Extracted material
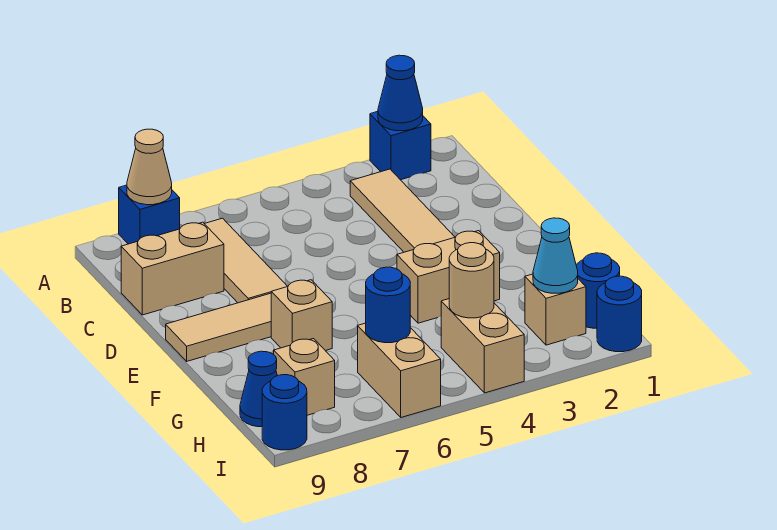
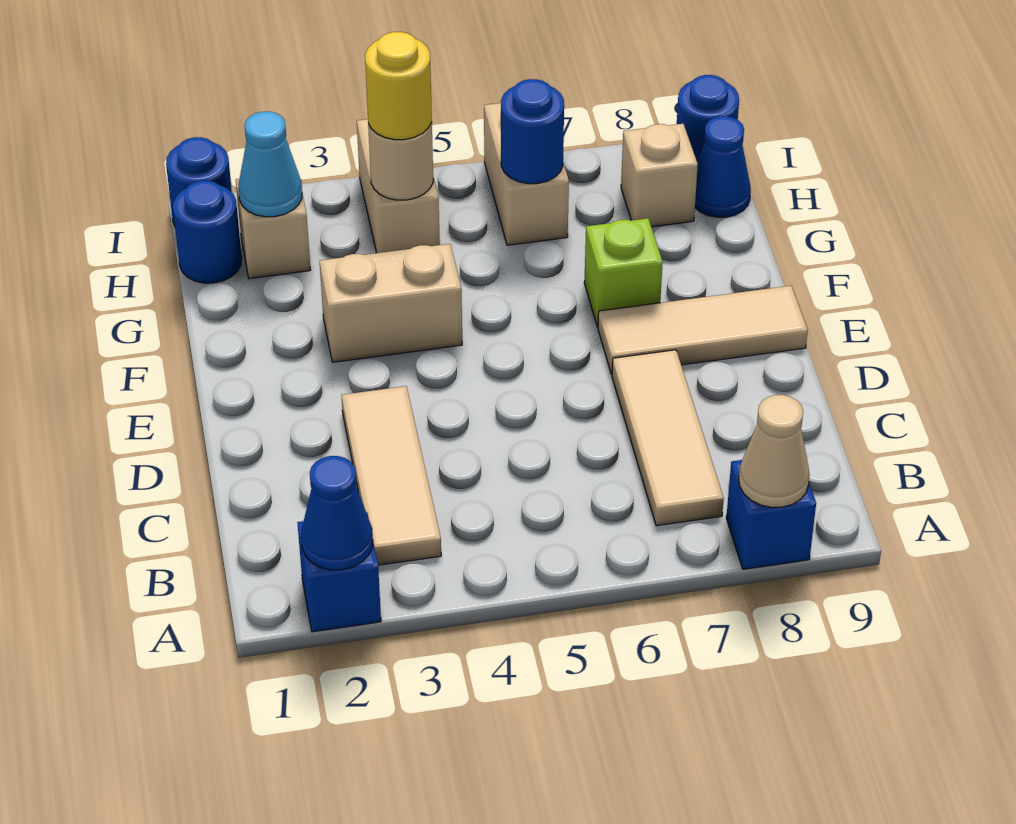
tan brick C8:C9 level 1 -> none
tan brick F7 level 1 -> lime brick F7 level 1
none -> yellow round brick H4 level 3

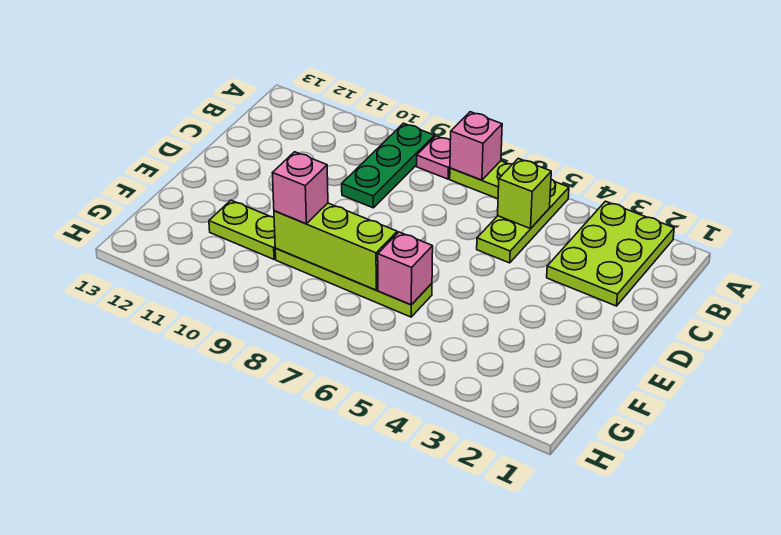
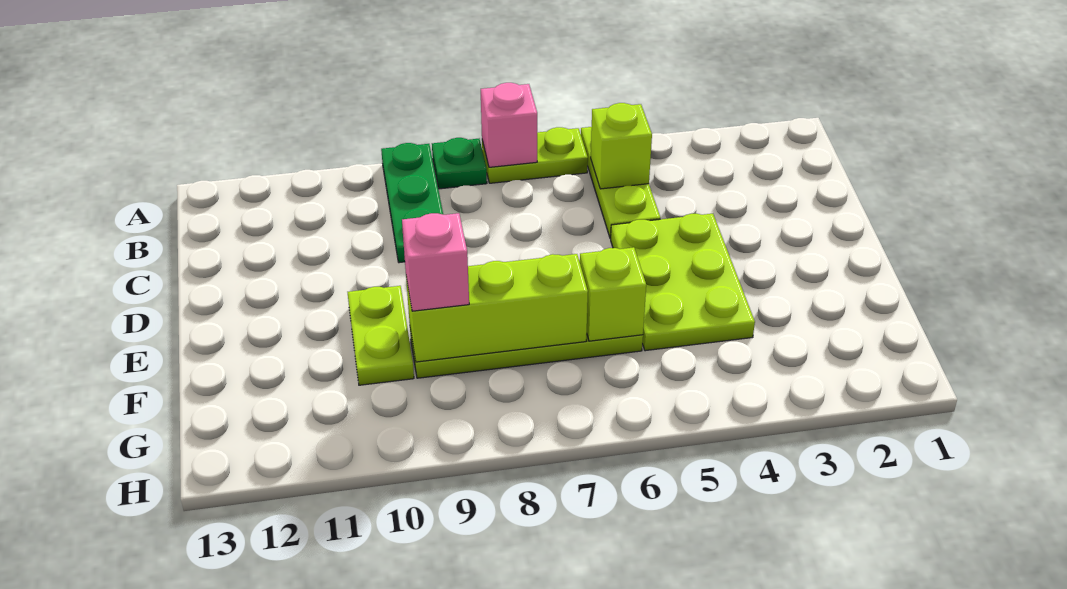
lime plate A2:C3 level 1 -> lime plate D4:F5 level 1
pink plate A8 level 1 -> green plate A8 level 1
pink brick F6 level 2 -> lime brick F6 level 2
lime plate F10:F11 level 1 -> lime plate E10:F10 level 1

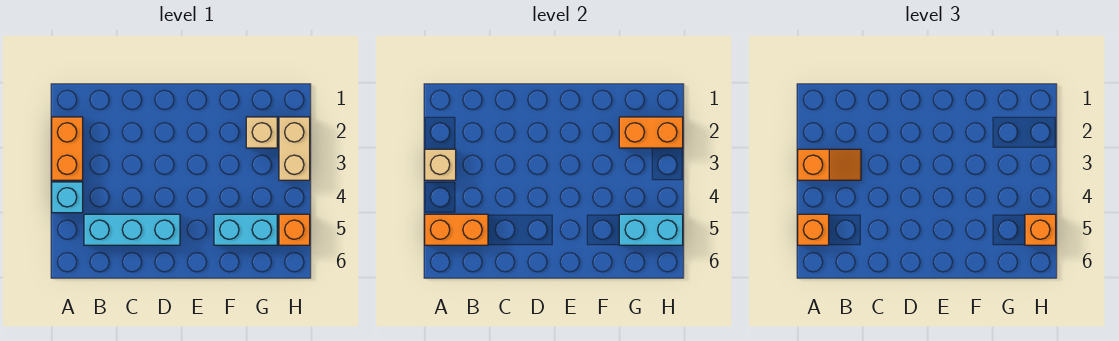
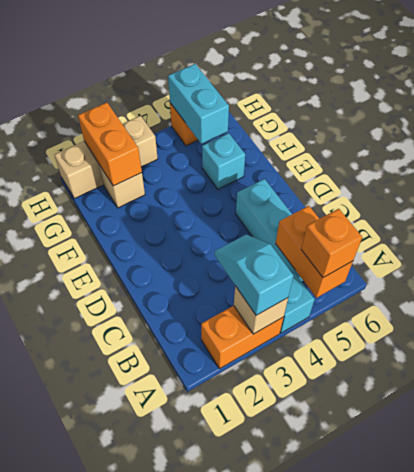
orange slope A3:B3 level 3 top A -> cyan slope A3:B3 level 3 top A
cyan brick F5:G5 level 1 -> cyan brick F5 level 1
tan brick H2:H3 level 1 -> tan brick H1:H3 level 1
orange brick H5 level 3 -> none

Your instructions
Each line in the records above with "none" must be returned.

Exercise solution
tan brick C8:C9 level 1 -> none
none -> yellow round brick H4 level 3
orange brick H5 level 3 -> none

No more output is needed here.